#### Instructions for the task
Return the data given below exactly as it appears.

#### Supplied material

Content starts

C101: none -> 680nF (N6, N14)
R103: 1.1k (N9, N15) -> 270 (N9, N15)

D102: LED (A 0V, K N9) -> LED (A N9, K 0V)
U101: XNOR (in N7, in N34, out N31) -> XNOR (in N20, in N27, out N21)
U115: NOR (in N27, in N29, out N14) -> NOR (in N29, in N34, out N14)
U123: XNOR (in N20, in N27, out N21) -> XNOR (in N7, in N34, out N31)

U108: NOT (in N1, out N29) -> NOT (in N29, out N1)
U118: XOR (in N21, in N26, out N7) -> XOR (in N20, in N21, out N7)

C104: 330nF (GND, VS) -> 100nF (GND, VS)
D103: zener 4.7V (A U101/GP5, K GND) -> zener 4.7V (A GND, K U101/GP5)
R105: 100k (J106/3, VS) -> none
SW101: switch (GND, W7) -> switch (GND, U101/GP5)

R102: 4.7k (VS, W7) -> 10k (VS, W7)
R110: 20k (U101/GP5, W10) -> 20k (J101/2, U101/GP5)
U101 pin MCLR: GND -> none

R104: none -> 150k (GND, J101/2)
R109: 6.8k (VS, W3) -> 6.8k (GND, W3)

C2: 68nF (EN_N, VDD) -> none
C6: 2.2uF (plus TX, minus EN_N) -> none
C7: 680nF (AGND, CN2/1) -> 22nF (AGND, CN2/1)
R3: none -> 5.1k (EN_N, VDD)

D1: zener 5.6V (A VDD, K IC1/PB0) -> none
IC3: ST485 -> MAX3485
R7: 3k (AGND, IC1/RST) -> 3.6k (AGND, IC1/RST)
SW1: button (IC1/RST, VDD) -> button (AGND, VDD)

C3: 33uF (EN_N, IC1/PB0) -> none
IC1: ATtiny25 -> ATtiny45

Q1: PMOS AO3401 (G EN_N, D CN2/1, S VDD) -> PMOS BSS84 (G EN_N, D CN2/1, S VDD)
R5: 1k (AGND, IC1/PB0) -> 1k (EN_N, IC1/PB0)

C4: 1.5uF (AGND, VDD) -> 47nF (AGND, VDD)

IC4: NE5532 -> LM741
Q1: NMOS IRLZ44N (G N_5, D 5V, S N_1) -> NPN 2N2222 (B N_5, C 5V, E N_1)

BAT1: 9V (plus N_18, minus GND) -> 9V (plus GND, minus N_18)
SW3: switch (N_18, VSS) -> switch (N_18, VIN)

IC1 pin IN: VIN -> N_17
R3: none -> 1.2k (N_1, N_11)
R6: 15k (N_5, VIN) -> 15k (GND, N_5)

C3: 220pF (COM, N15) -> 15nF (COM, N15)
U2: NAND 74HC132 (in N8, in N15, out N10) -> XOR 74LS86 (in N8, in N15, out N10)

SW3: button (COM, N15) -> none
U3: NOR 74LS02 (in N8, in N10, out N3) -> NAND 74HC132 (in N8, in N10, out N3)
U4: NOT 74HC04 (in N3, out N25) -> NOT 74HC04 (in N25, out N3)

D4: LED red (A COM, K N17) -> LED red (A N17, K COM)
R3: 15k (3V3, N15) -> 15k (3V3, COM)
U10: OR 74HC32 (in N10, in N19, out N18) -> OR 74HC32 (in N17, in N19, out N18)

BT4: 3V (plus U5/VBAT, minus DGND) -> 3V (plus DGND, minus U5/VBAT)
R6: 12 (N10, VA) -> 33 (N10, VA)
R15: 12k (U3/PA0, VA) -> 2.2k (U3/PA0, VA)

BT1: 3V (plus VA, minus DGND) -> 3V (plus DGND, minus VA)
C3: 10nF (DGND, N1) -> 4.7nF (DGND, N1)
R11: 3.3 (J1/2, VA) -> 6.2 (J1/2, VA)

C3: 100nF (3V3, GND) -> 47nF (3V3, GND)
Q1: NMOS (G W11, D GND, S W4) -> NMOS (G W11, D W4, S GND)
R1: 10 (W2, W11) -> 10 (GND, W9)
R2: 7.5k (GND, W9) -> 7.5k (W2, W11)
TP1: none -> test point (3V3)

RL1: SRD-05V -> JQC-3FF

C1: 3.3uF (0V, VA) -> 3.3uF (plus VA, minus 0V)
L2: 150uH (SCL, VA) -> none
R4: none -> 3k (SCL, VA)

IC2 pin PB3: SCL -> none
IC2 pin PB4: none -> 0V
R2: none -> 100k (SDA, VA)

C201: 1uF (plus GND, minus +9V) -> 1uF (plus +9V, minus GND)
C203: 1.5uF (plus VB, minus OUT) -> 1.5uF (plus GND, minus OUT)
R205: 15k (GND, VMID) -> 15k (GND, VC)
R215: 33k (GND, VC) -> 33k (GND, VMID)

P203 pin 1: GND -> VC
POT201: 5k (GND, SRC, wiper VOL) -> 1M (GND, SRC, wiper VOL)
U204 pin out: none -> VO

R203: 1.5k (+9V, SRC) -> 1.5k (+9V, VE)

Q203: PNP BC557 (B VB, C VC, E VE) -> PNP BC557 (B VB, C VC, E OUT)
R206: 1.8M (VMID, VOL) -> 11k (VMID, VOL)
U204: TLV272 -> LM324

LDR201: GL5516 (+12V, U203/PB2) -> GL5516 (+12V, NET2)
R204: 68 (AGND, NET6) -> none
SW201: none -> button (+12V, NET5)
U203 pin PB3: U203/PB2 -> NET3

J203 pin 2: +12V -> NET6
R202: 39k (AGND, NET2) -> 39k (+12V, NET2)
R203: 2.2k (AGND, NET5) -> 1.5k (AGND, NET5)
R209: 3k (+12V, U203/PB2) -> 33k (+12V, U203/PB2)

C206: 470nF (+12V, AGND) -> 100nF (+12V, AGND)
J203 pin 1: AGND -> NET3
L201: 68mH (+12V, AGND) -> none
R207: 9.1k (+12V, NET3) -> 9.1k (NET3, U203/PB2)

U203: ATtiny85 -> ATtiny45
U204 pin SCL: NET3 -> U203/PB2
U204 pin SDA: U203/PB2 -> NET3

Content ends

#### Exercise answer
C101: none -> 680nF (N6, N14)
R103: 1.1k (N9, N15) -> 270 (N9, N15)

D102: LED (A 0V, K N9) -> LED (A N9, K 0V)
U101: XNOR (in N7, in N34, out N31) -> XNOR (in N20, in N27, out N21)
U115: NOR (in N27, in N29, out N14) -> NOR (in N29, in N34, out N14)
U123: XNOR (in N20, in N27, out N21) -> XNOR (in N7, in N34, out N31)

U108: NOT (in N1, out N29) -> NOT (in N29, out N1)
U118: XOR (in N21, in N26, out N7) -> XOR (in N20, in N21, out N7)

C104: 330nF (GND, VS) -> 100nF (GND, VS)
D103: zener 4.7V (A U101/GP5, K GND) -> zener 4.7V (A GND, K U101/GP5)
R105: 100k (J106/3, VS) -> none
SW101: switch (GND, W7) -> switch (GND, U101/GP5)

R102: 4.7k (VS, W7) -> 10k (VS, W7)
R110: 20k (U101/GP5, W10) -> 20k (J101/2, U101/GP5)
U101 pin MCLR: GND -> none

R104: none -> 150k (GND, J101/2)
R109: 6.8k (VS, W3) -> 6.8k (GND, W3)

C2: 68nF (EN_N, VDD) -> none
C6: 2.2uF (plus TX, minus EN_N) -> none
C7: 680nF (AGND, CN2/1) -> 22nF (AGND, CN2/1)
R3: none -> 5.1k (EN_N, VDD)

D1: zener 5.6V (A VDD, K IC1/PB0) -> none
IC3: ST485 -> MAX3485
R7: 3k (AGND, IC1/RST) -> 3.6k (AGND, IC1/RST)
SW1: button (IC1/RST, VDD) -> button (AGND, VDD)

C3: 33uF (EN_N, IC1/PB0) -> none
IC1: ATtiny25 -> ATtiny45

Q1: PMOS AO3401 (G EN_N, D CN2/1, S VDD) -> PMOS BSS84 (G EN_N, D CN2/1, S VDD)
R5: 1k (AGND, IC1/PB0) -> 1k (EN_N, IC1/PB0)

C4: 1.5uF (AGND, VDD) -> 47nF (AGND, VDD)

IC4: NE5532 -> LM741
Q1: NMOS IRLZ44N (G N_5, D 5V, S N_1) -> NPN 2N2222 (B N_5, C 5V, E N_1)

BAT1: 9V (plus N_18, minus GND) -> 9V (plus GND, minus N_18)
SW3: switch (N_18, VSS) -> switch (N_18, VIN)

IC1 pin IN: VIN -> N_17
R3: none -> 1.2k (N_1, N_11)
R6: 15k (N_5, VIN) -> 15k (GND, N_5)

C3: 220pF (COM, N15) -> 15nF (COM, N15)
U2: NAND 74HC132 (in N8, in N15, out N10) -> XOR 74LS86 (in N8, in N15, out N10)

SW3: button (COM, N15) -> none
U3: NOR 74LS02 (in N8, in N10, out N3) -> NAND 74HC132 (in N8, in N10, out N3)
U4: NOT 74HC04 (in N3, out N25) -> NOT 74HC04 (in N25, out N3)

D4: LED red (A COM, K N17) -> LED red (A N17, K COM)
R3: 15k (3V3, N15) -> 15k (3V3, COM)
U10: OR 74HC32 (in N10, in N19, out N18) -> OR 74HC32 (in N17, in N19, out N18)

BT4: 3V (plus U5/VBAT, minus DGND) -> 3V (plus DGND, minus U5/VBAT)
R6: 12 (N10, VA) -> 33 (N10, VA)
R15: 12k (U3/PA0, VA) -> 2.2k (U3/PA0, VA)

BT1: 3V (plus VA, minus DGND) -> 3V (plus DGND, minus VA)
C3: 10nF (DGND, N1) -> 4.7nF (DGND, N1)
R11: 3.3 (J1/2, VA) -> 6.2 (J1/2, VA)

C3: 100nF (3V3, GND) -> 47nF (3V3, GND)
Q1: NMOS (G W11, D GND, S W4) -> NMOS (G W11, D W4, S GND)
R1: 10 (W2, W11) -> 10 (GND, W9)
R2: 7.5k (GND, W9) -> 7.5k (W2, W11)
TP1: none -> test point (3V3)

RL1: SRD-05V -> JQC-3FF

C1: 3.3uF (0V, VA) -> 3.3uF (plus VA, minus 0V)
L2: 150uH (SCL, VA) -> none
R4: none -> 3k (SCL, VA)

IC2 pin PB3: SCL -> none
IC2 pin PB4: none -> 0V
R2: none -> 100k (SDA, VA)

C201: 1uF (plus GND, minus +9V) -> 1uF (plus +9V, minus GND)
C203: 1.5uF (plus VB, minus OUT) -> 1.5uF (plus GND, minus OUT)
R205: 15k (GND, VMID) -> 15k (GND, VC)
R215: 33k (GND, VC) -> 33k (GND, VMID)

P203 pin 1: GND -> VC
POT201: 5k (GND, SRC, wiper VOL) -> 1M (GND, SRC, wiper VOL)
U204 pin out: none -> VO

R203: 1.5k (+9V, SRC) -> 1.5k (+9V, VE)

Q203: PNP BC557 (B VB, C VC, E VE) -> PNP BC557 (B VB, C VC, E OUT)
R206: 1.8M (VMID, VOL) -> 11k (VMID, VOL)
U204: TLV272 -> LM324

LDR201: GL5516 (+12V, U203/PB2) -> GL5516 (+12V, NET2)
R204: 68 (AGND, NET6) -> none
SW201: none -> button (+12V, NET5)
U203 pin PB3: U203/PB2 -> NET3

J203 pin 2: +12V -> NET6
R202: 39k (AGND, NET2) -> 39k (+12V, NET2)
R203: 2.2k (AGND, NET5) -> 1.5k (AGND, NET5)
R209: 3k (+12V, U203/PB2) -> 33k (+12V, U203/PB2)

C206: 470nF (+12V, AGND) -> 100nF (+12V, AGND)
J203 pin 1: AGND -> NET3
L201: 68mH (+12V, AGND) -> none
R207: 9.1k (+12V, NET3) -> 9.1k (NET3, U203/PB2)

U203: ATtiny85 -> ATtiny45
U204 pin SCL: NET3 -> U203/PB2
U204 pin SDA: U203/PB2 -> NET3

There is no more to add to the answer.